## EXTRACTED DATA:
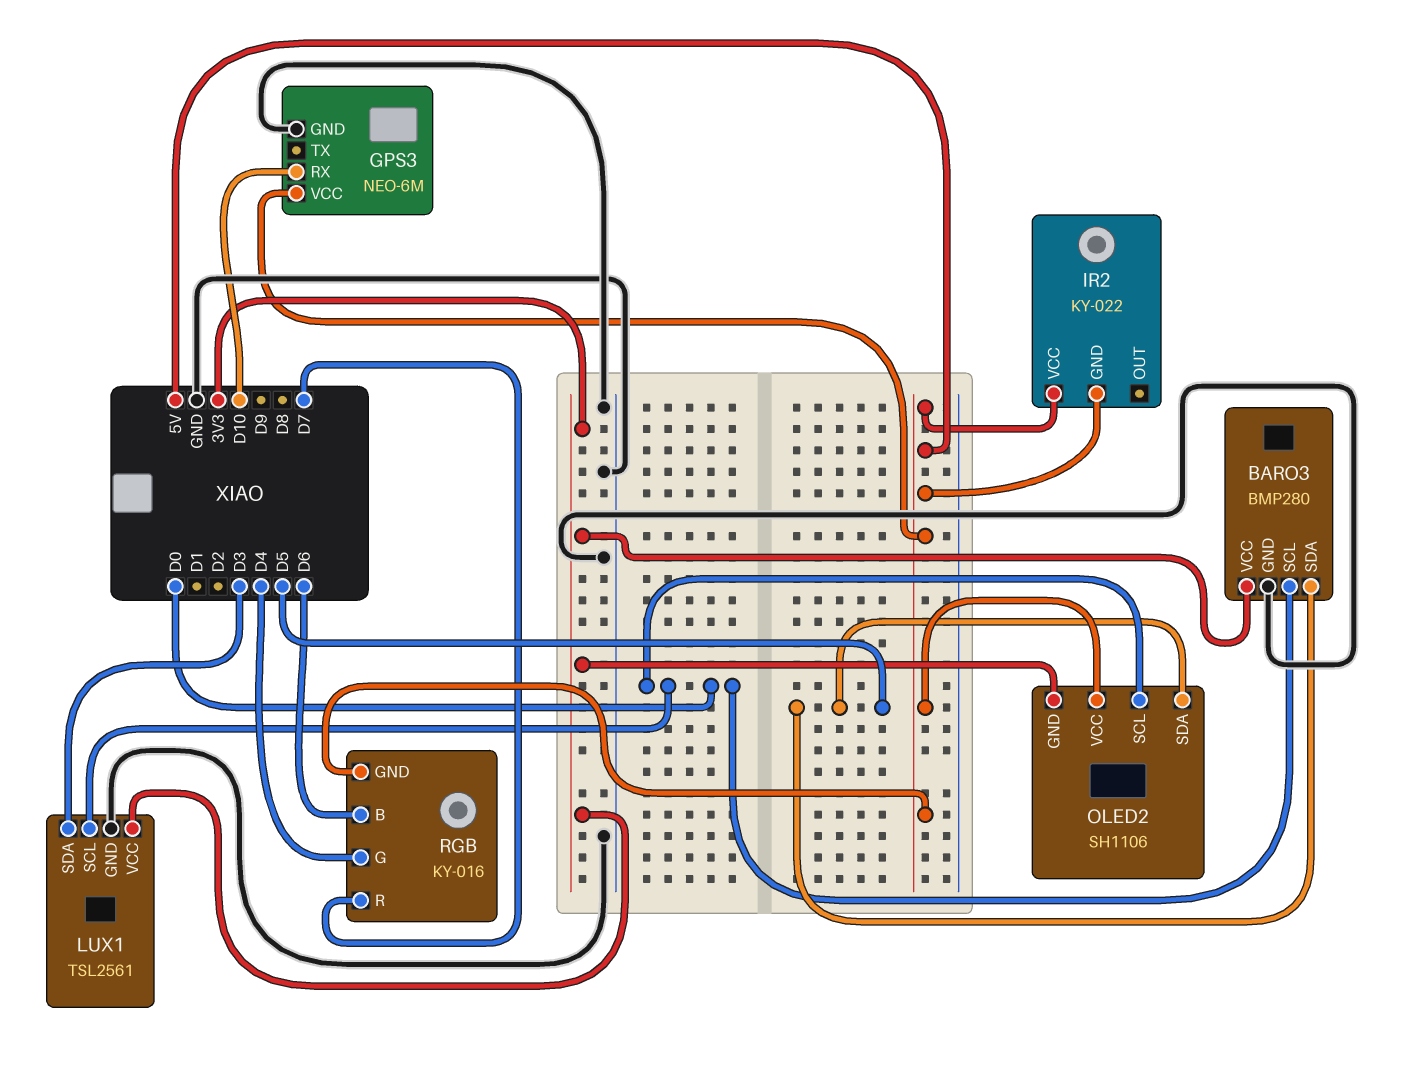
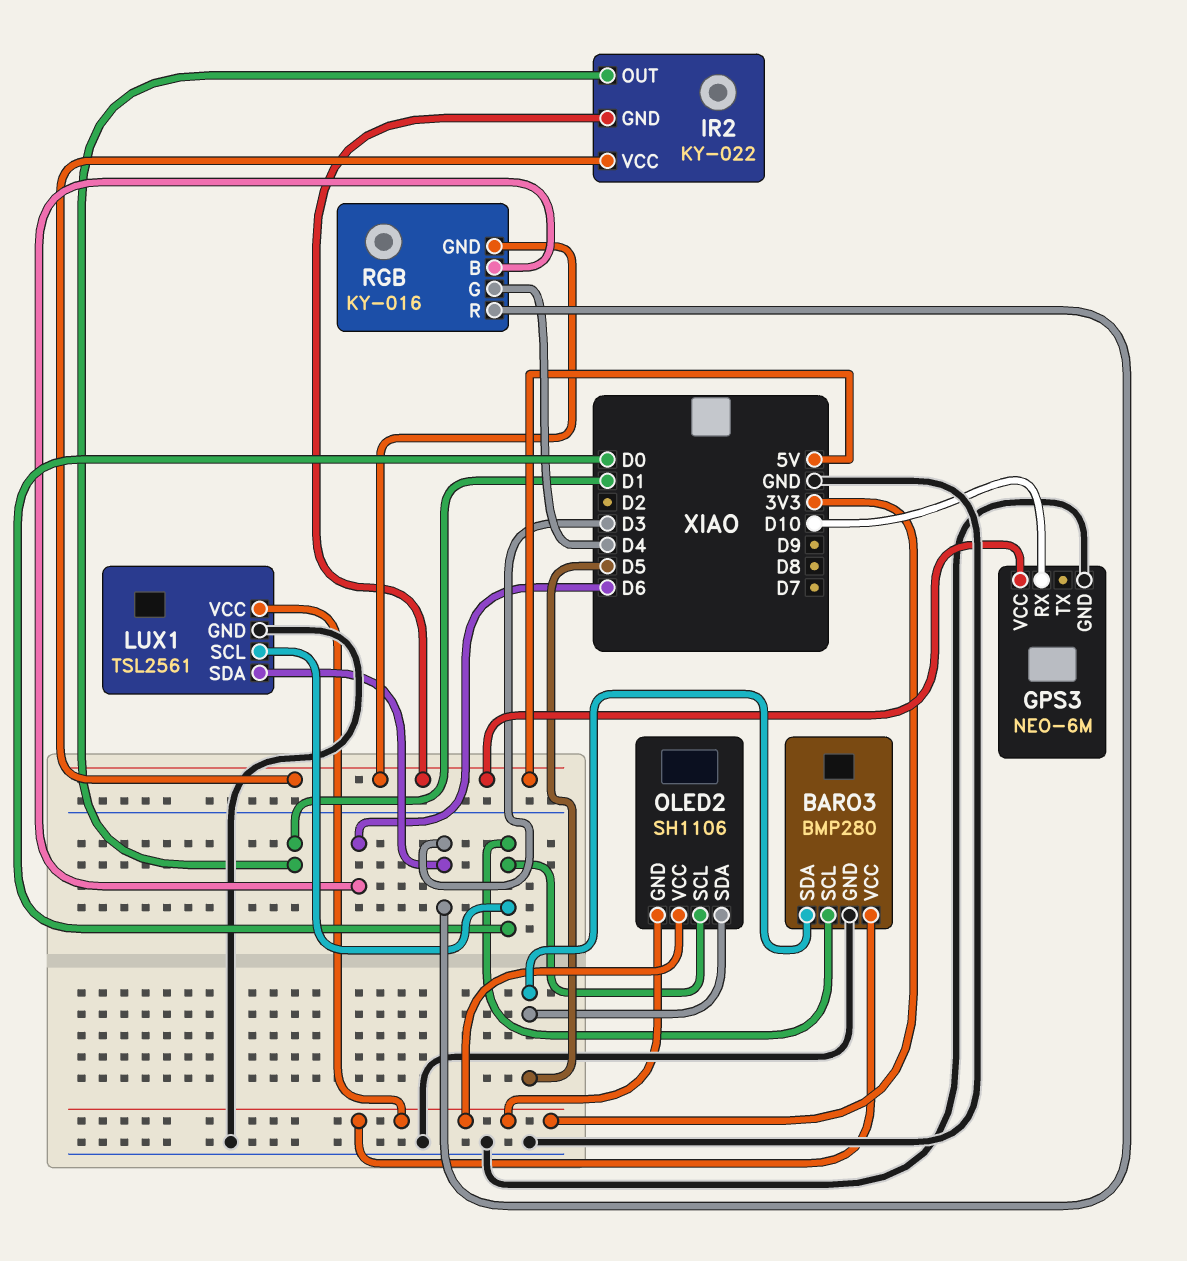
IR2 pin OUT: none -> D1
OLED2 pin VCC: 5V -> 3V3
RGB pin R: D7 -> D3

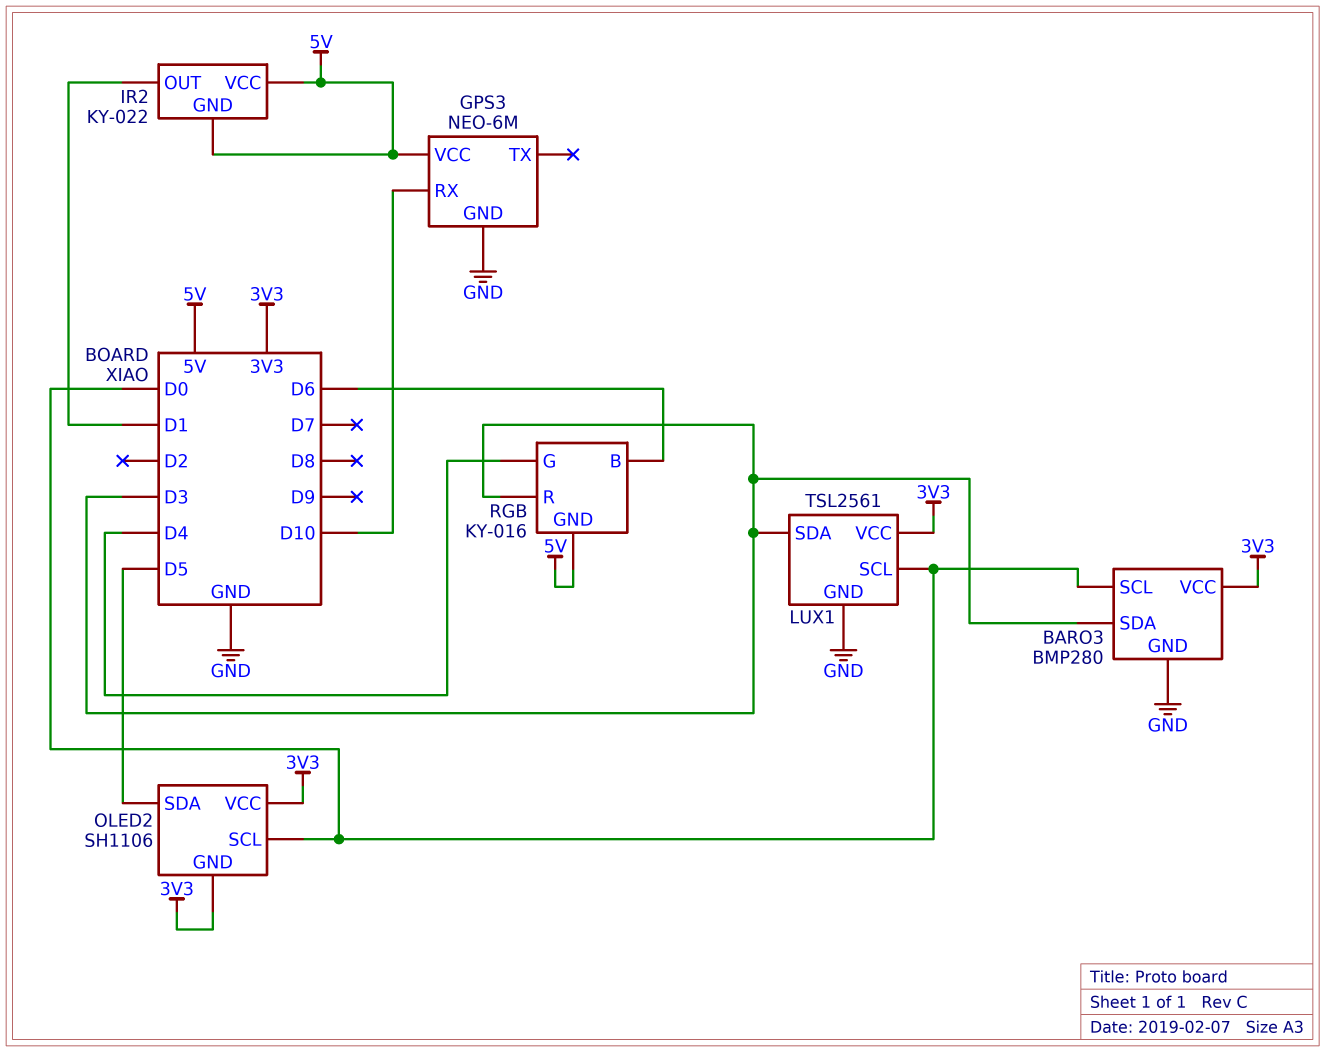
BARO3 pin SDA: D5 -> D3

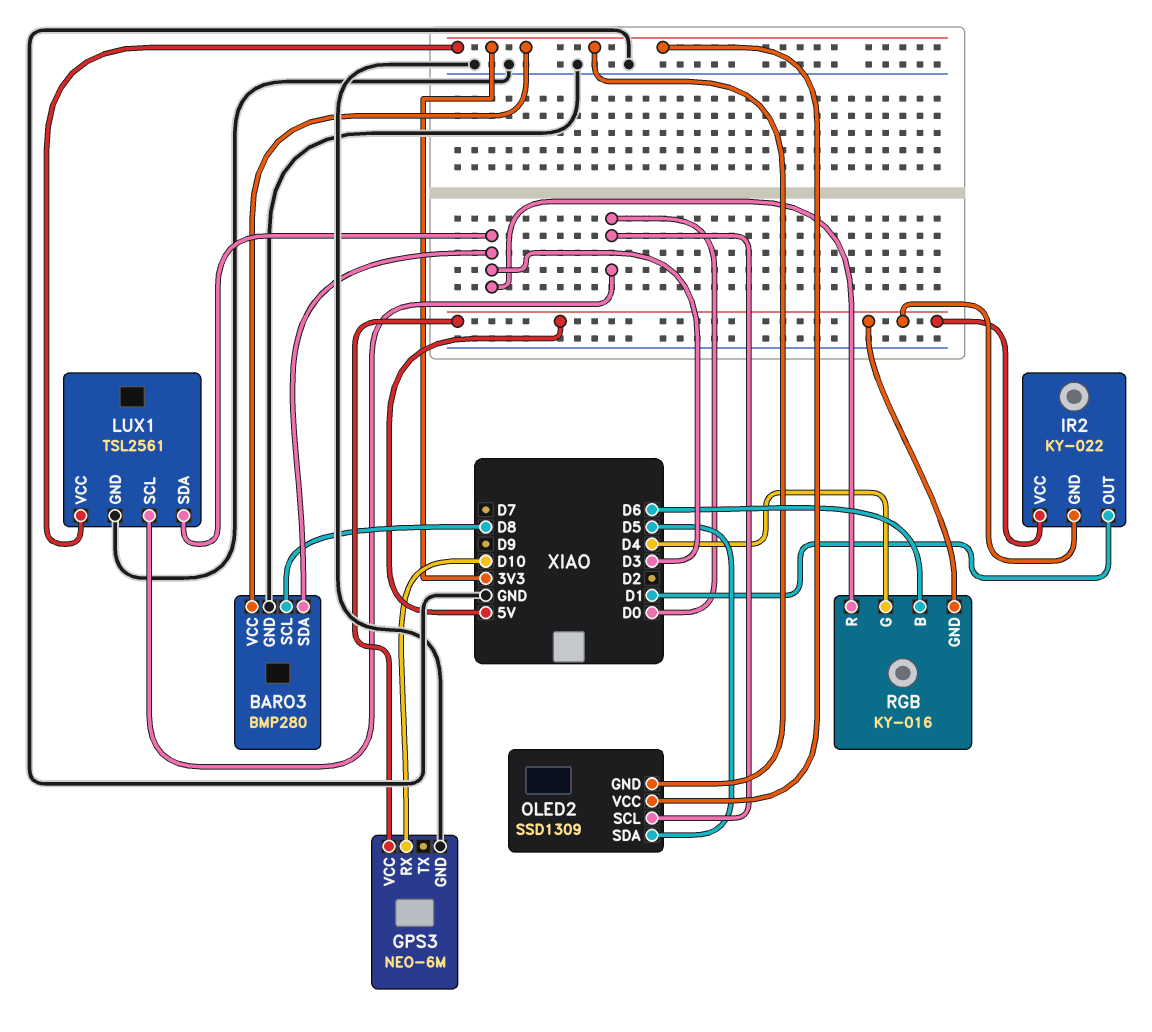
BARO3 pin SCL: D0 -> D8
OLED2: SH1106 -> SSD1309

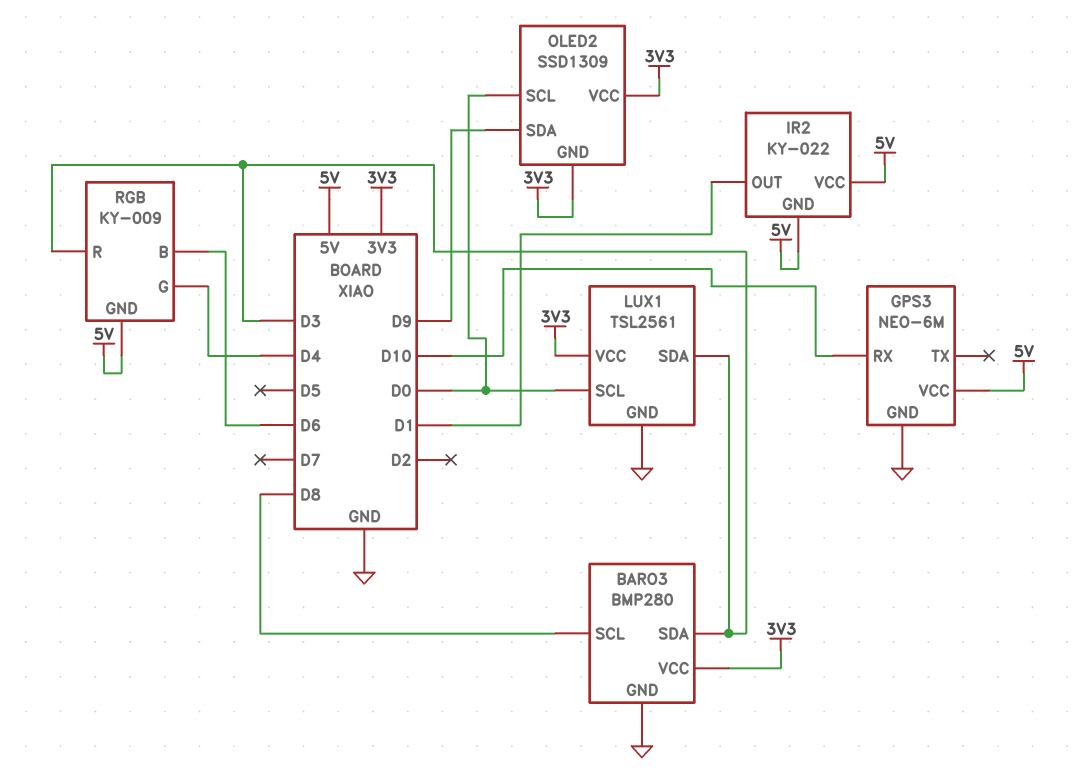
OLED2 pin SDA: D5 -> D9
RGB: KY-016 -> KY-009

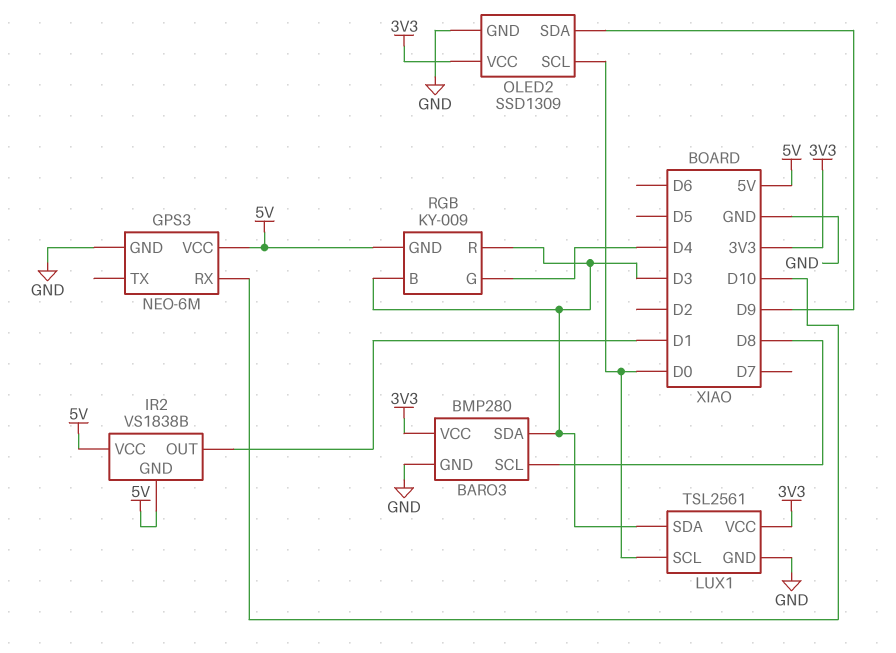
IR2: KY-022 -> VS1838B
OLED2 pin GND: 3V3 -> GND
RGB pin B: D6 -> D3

## WHAT THE TASK REQUIRES:
Skip the pictures and copy exactly the lines from the one containing "BARO3 pin SCL: D0 -> D8" through the end of the material, both ends included.

## REPLY:
BARO3 pin SCL: D0 -> D8
OLED2: SH1106 -> SSD1309

OLED2 pin SDA: D5 -> D9
RGB: KY-016 -> KY-009

IR2: KY-022 -> VS1838B
OLED2 pin GND: 3V3 -> GND
RGB pin B: D6 -> D3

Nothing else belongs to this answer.